- [Dataset excerpts]
------------
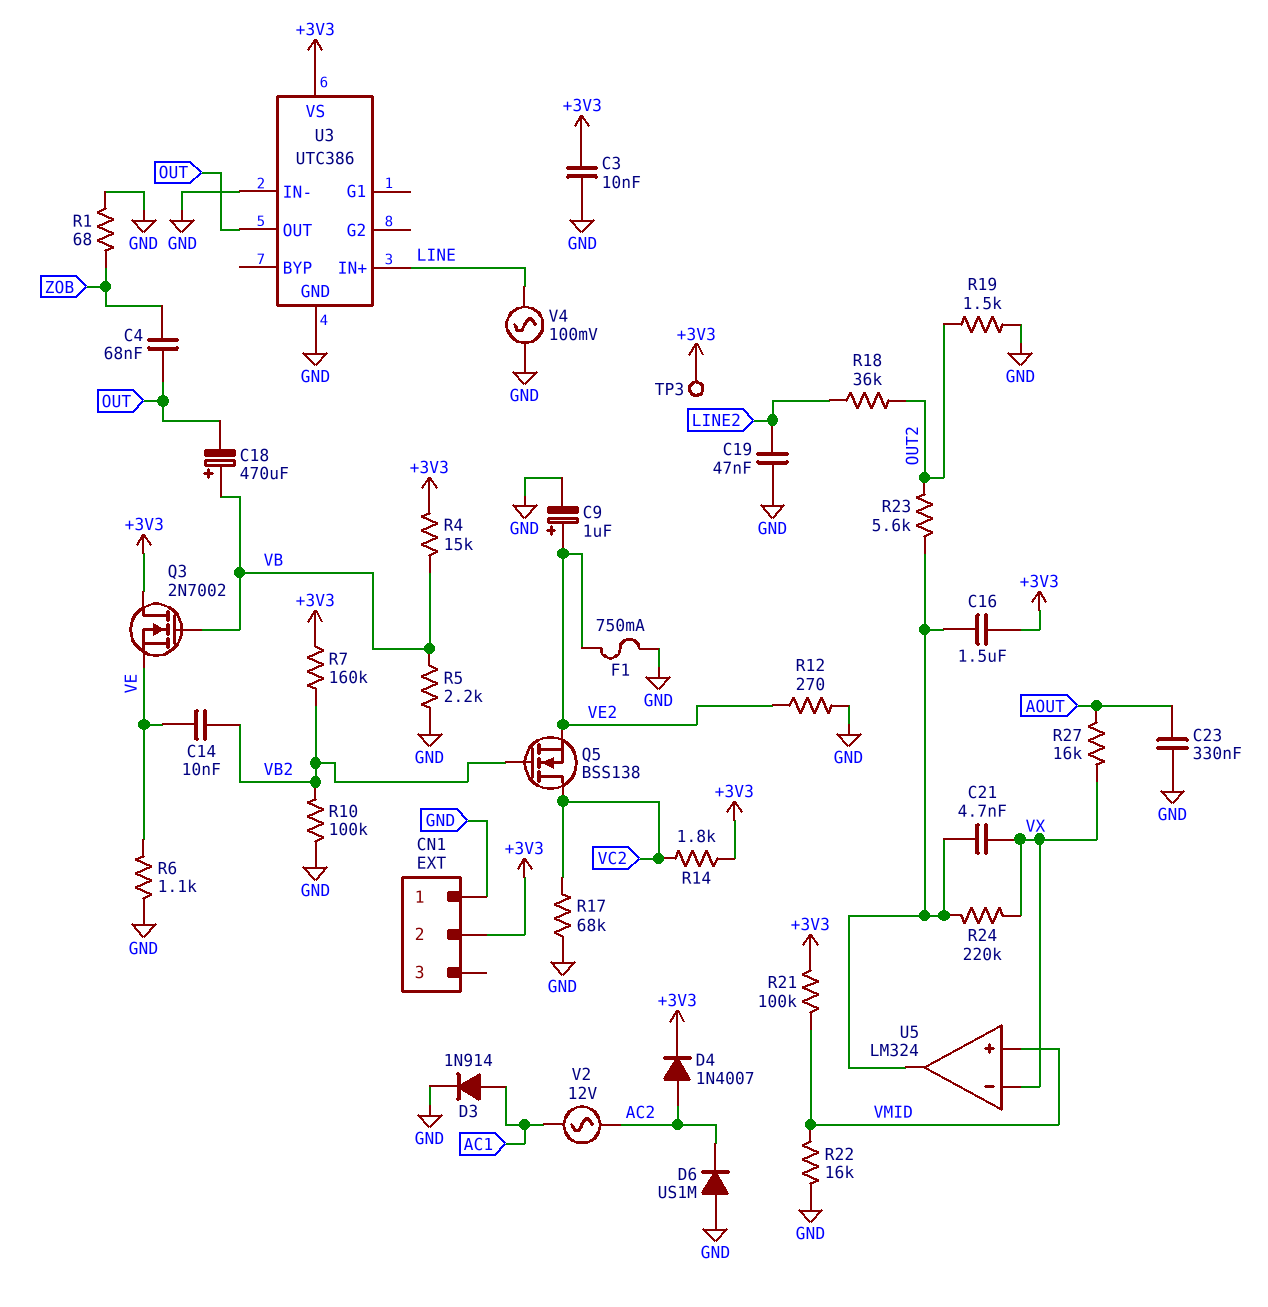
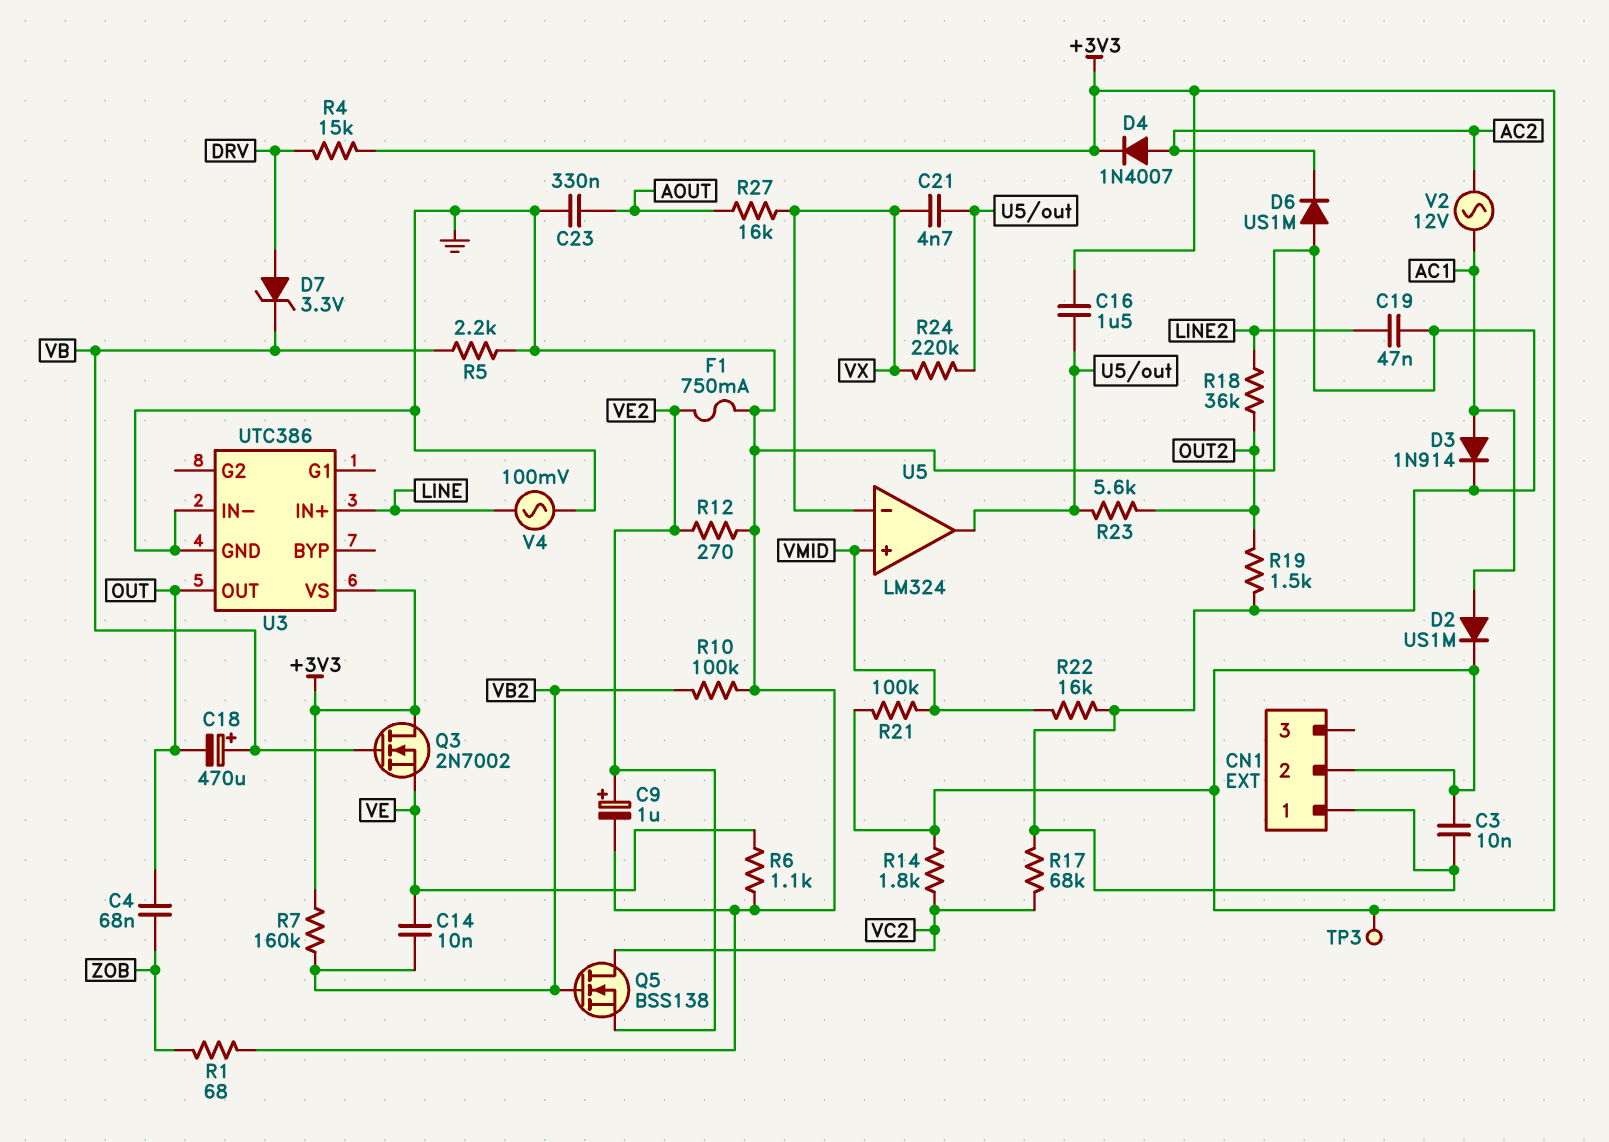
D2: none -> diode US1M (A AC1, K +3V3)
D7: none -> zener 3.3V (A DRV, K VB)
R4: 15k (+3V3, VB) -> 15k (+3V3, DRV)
------------
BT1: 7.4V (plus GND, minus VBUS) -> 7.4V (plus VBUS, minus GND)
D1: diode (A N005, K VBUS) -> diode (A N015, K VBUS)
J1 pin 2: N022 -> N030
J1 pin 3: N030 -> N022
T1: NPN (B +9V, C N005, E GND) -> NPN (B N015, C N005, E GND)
------------
- [Instructions to follow]
Please copy out each line of the listing above that contains the string "VBUS".

- [Task answer]
BT1: 7.4V (plus GND, minus VBUS) -> 7.4V (plus VBUS, minus GND)
D1: diode (A N005, K VBUS) -> diode (A N015, K VBUS)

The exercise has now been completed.